(Before-and-after scene images)
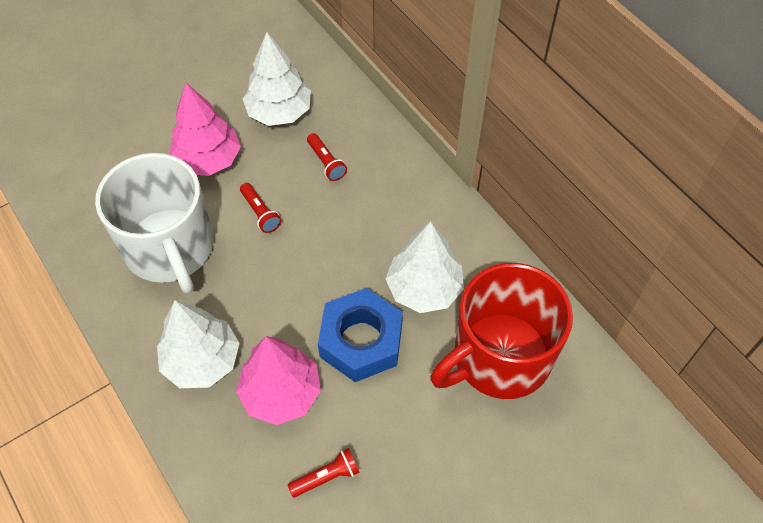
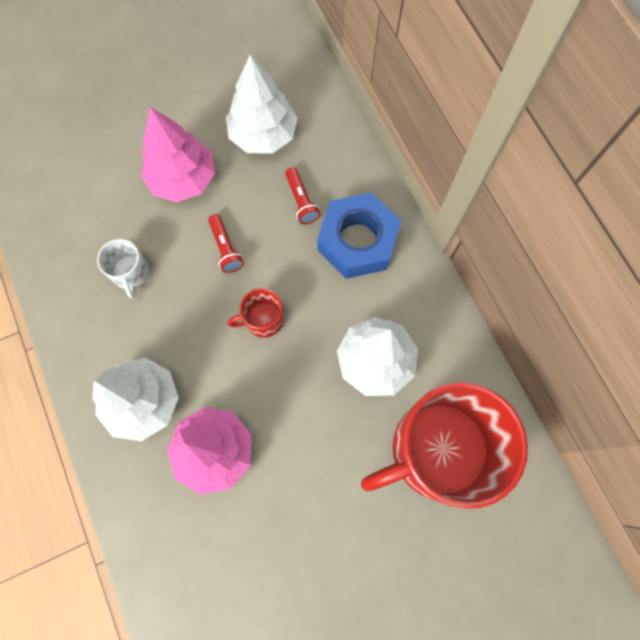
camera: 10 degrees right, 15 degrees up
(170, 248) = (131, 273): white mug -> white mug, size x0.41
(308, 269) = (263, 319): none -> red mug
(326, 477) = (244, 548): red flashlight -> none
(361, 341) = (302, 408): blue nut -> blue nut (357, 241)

==

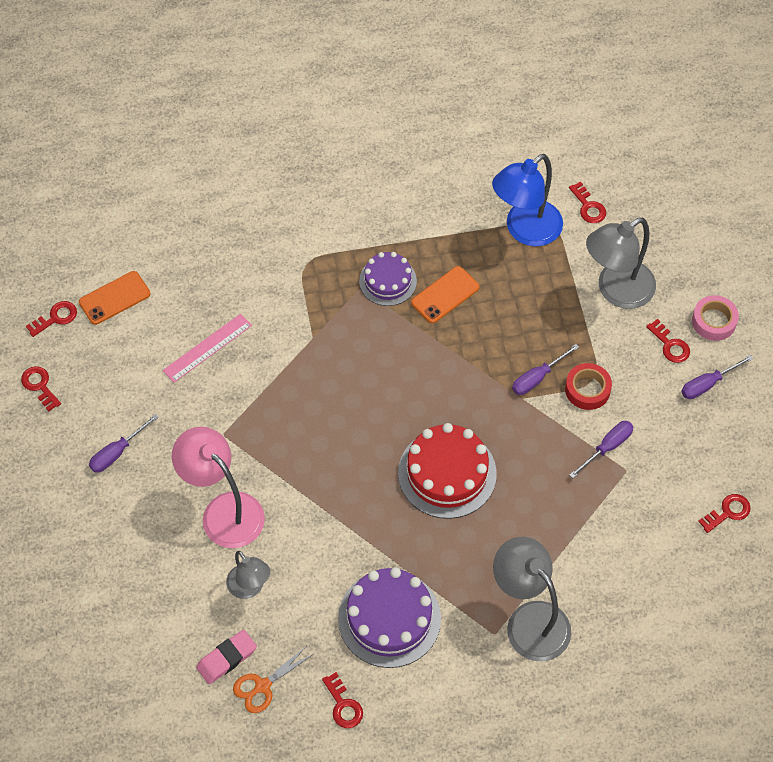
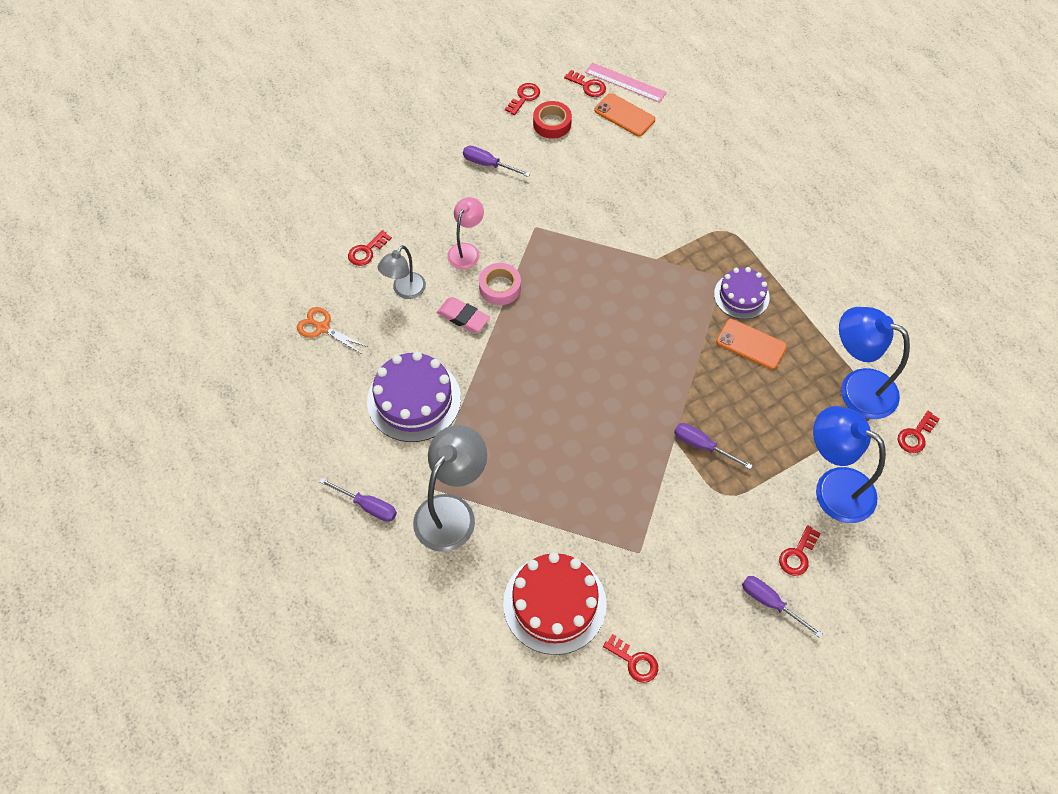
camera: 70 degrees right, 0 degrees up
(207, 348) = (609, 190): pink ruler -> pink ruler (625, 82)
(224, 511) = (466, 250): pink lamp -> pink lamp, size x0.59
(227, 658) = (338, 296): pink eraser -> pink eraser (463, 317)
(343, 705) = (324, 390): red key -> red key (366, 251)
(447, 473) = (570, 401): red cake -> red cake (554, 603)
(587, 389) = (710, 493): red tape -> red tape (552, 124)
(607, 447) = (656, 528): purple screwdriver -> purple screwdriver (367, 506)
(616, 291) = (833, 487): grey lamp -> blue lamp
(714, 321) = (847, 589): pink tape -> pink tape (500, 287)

**GOAL OF THE EXERCISE**
Retype exactly, and only, the lines above from the one where "camera: 70 degrees right, 0 degrees up" occurs up to and including the one where "(714, 321) = (847, 589): pink" occurs.

**SOLUTION FOR THIS EXERCISE**
camera: 70 degrees right, 0 degrees up
(207, 348) = (609, 190): pink ruler -> pink ruler (625, 82)
(224, 511) = (466, 250): pink lamp -> pink lamp, size x0.59
(227, 658) = (338, 296): pink eraser -> pink eraser (463, 317)
(343, 705) = (324, 390): red key -> red key (366, 251)
(447, 473) = (570, 401): red cake -> red cake (554, 603)
(587, 389) = (710, 493): red tape -> red tape (552, 124)
(607, 447) = (656, 528): purple screwdriver -> purple screwdriver (367, 506)
(616, 291) = (833, 487): grey lamp -> blue lamp
(714, 321) = (847, 589): pink tape -> pink tape (500, 287)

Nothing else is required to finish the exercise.